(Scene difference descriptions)
Content starts

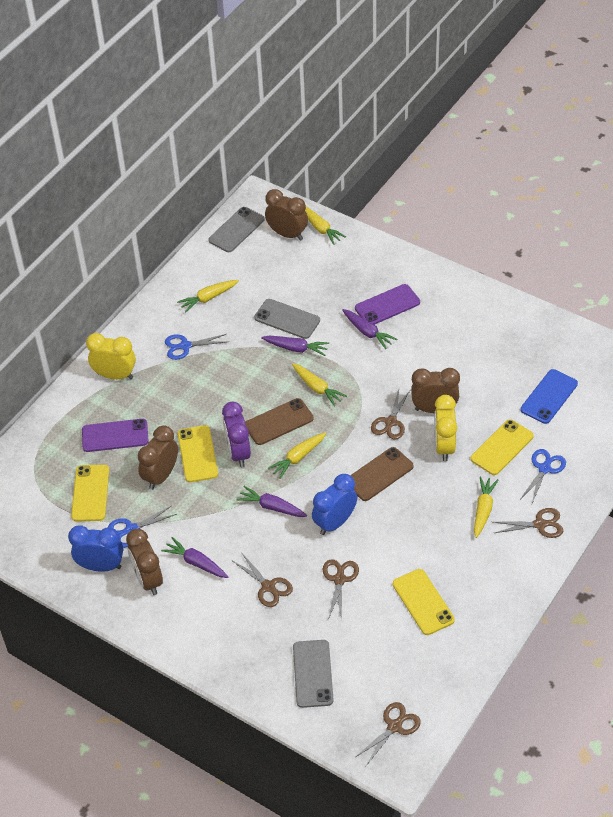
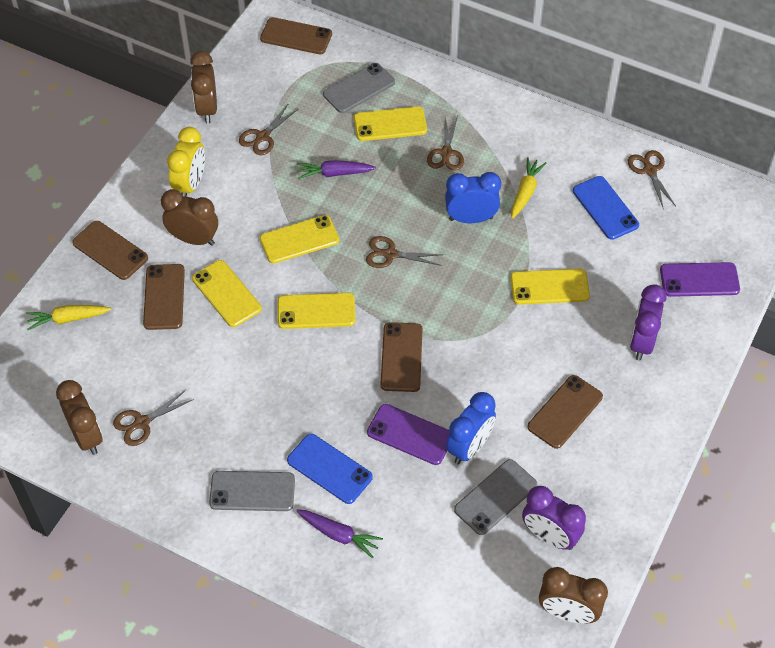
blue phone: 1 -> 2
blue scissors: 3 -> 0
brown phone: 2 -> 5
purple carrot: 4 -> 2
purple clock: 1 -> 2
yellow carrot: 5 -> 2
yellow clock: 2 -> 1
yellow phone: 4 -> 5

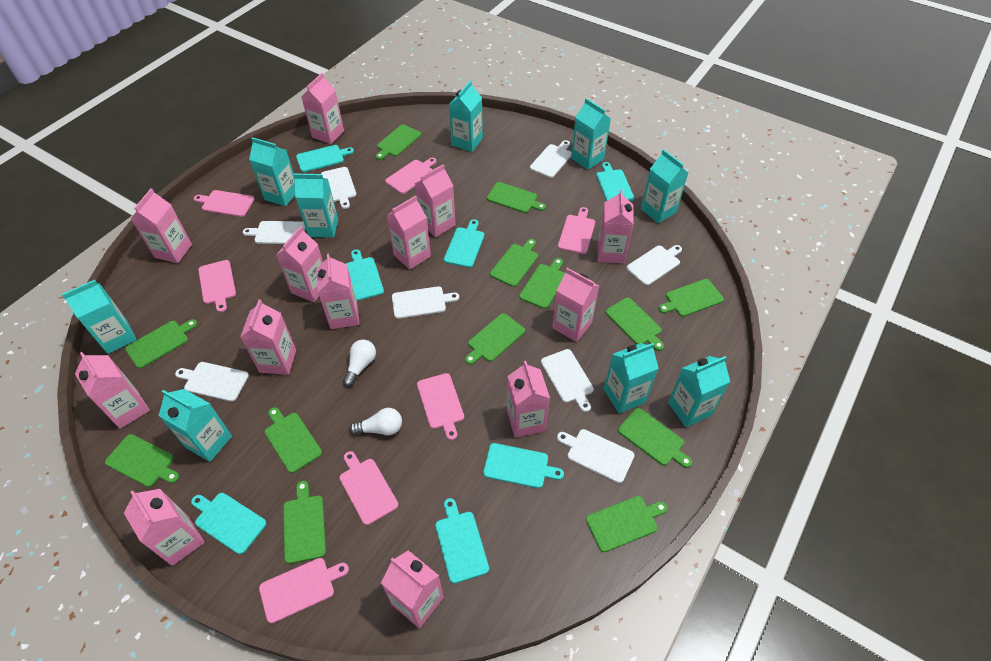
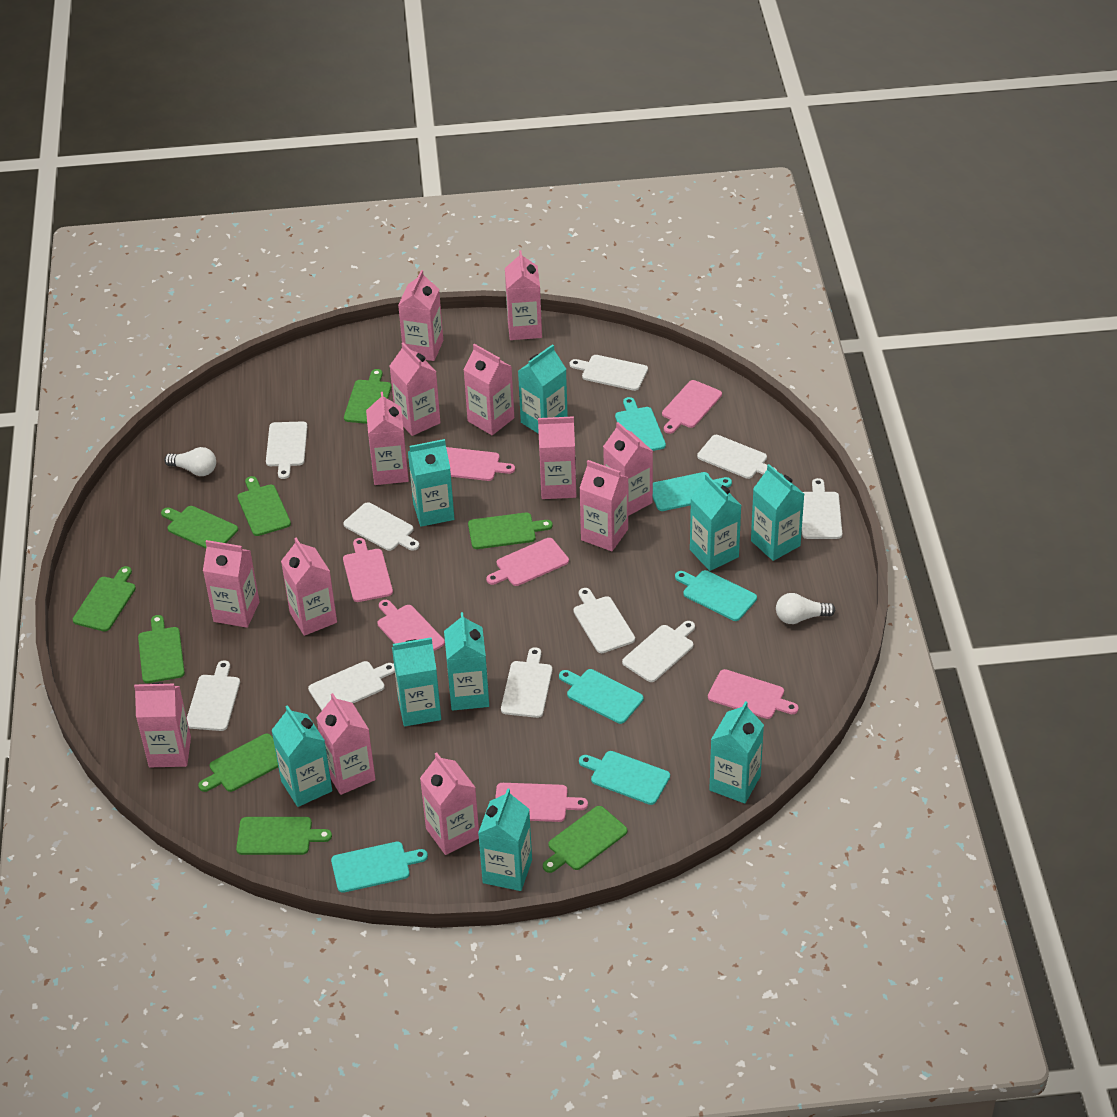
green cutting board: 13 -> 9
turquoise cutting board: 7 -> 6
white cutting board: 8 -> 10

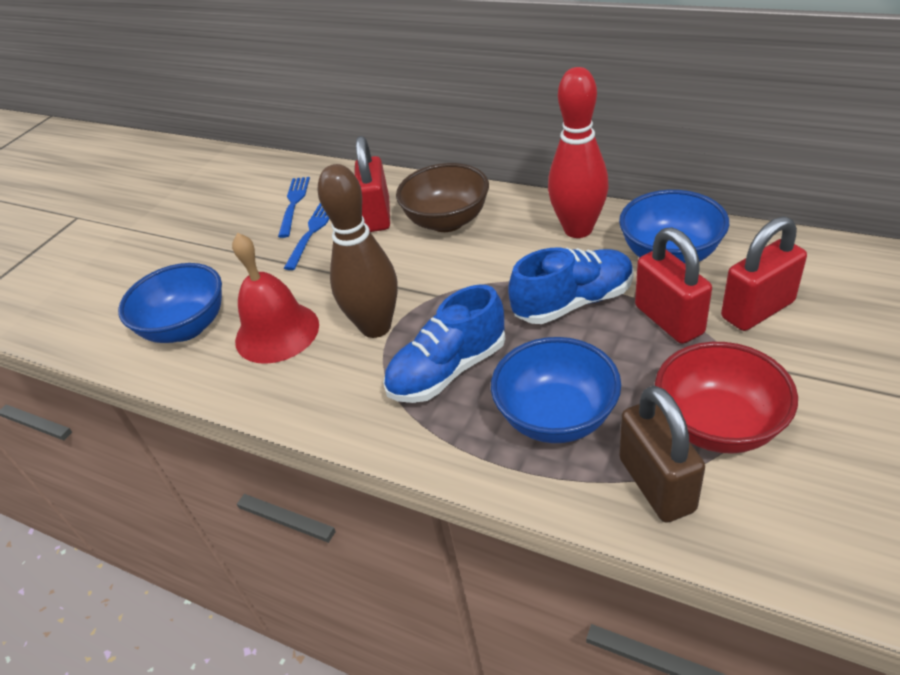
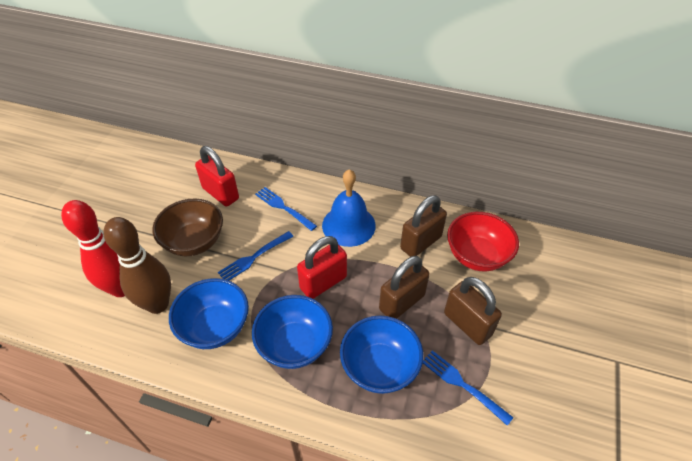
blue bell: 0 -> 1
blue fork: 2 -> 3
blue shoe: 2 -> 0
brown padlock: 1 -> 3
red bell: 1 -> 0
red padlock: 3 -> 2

Content ends

## THE TASK
For each record, return its text exactly and leave any picture out.

## ANSWER SECTION
blue phone: 1 -> 2
blue scissors: 3 -> 0
brown phone: 2 -> 5
purple carrot: 4 -> 2
purple clock: 1 -> 2
yellow carrot: 5 -> 2
yellow clock: 2 -> 1
yellow phone: 4 -> 5

green cutting board: 13 -> 9
turquoise cutting board: 7 -> 6
white cutting board: 8 -> 10

blue bell: 0 -> 1
blue fork: 2 -> 3
blue shoe: 2 -> 0
brown padlock: 1 -> 3
red bell: 1 -> 0
red padlock: 3 -> 2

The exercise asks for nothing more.